--- EXERCISE DIRECTIONS ---
Take the data below and copy exactly the lines starting at the one with "[479 17 509 103]" and finishing at the one with "[489 266 522 302]", both included.

--- DATA FOR PROCESSING ---
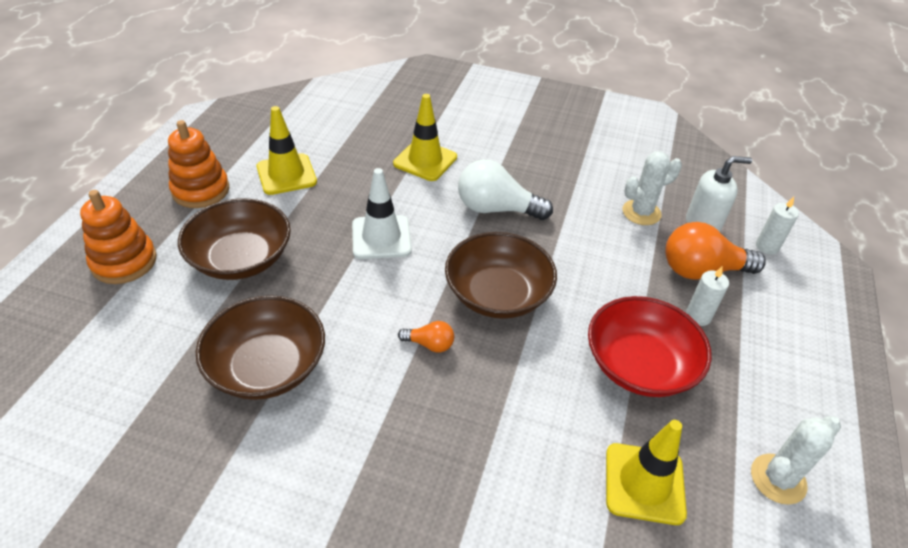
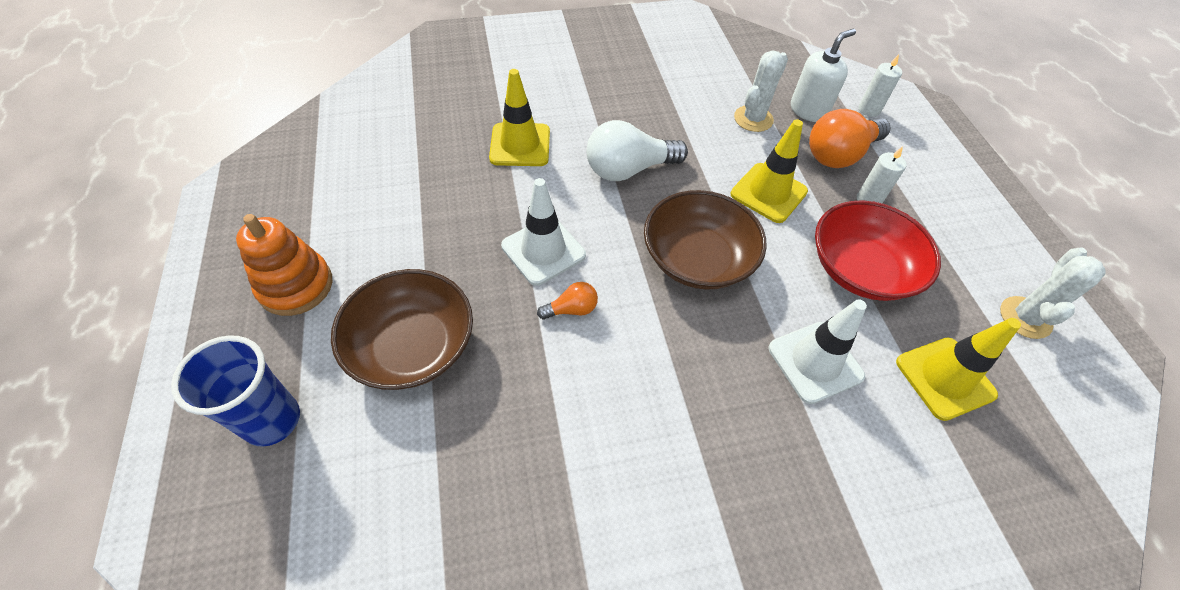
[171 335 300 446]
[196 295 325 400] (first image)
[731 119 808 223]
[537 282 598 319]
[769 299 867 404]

--

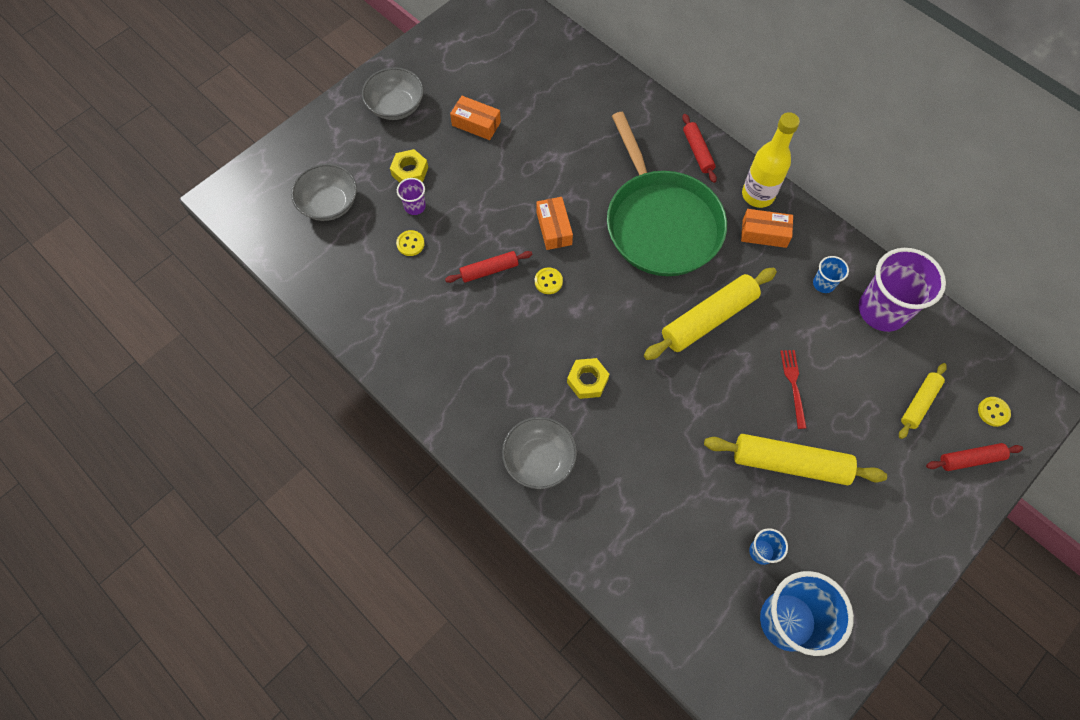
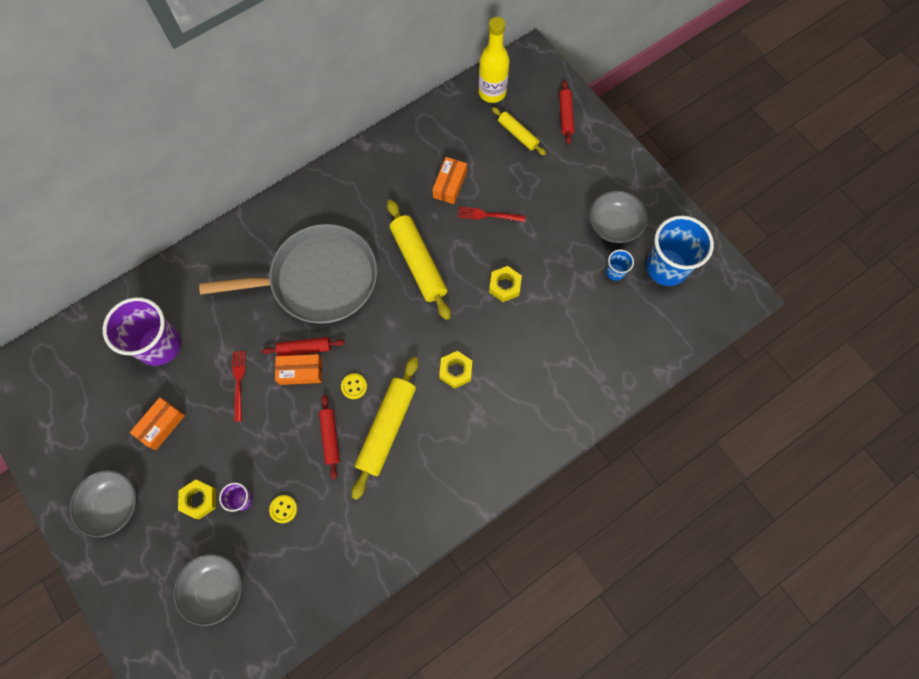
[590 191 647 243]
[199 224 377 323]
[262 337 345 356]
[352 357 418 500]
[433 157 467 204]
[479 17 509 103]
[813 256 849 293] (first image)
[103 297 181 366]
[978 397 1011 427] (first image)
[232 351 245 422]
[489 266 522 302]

---

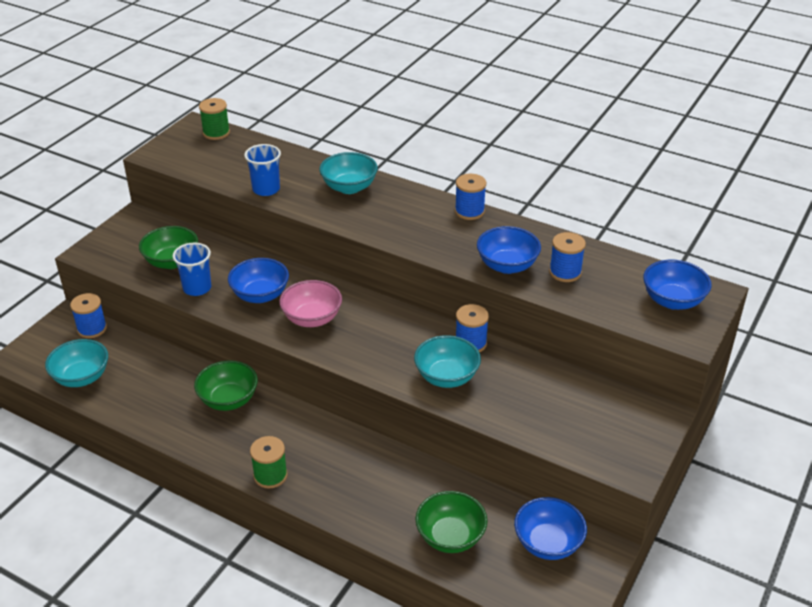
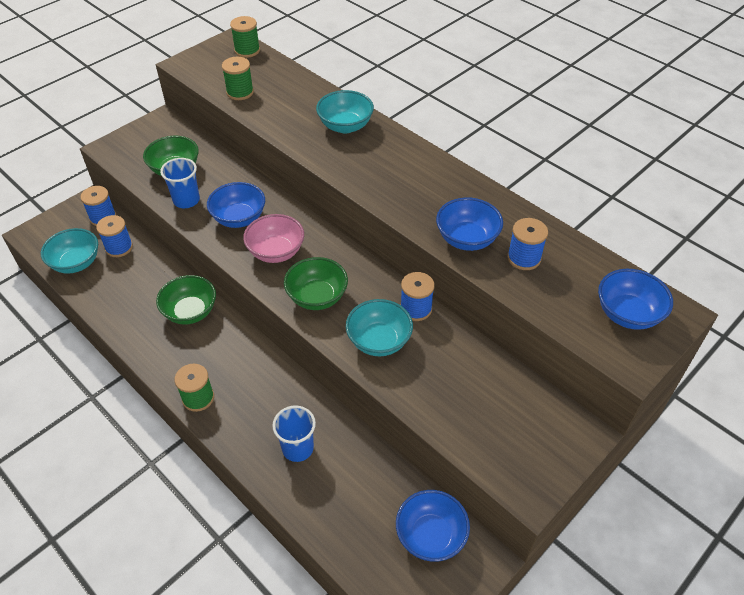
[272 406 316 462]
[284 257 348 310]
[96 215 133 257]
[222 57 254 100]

--- ANSWER TO THIS TASK ---
[479 17 509 103]
[813 256 849 293] (first image)
[103 297 181 366]
[978 397 1011 427] (first image)
[232 351 245 422]
[489 266 522 302]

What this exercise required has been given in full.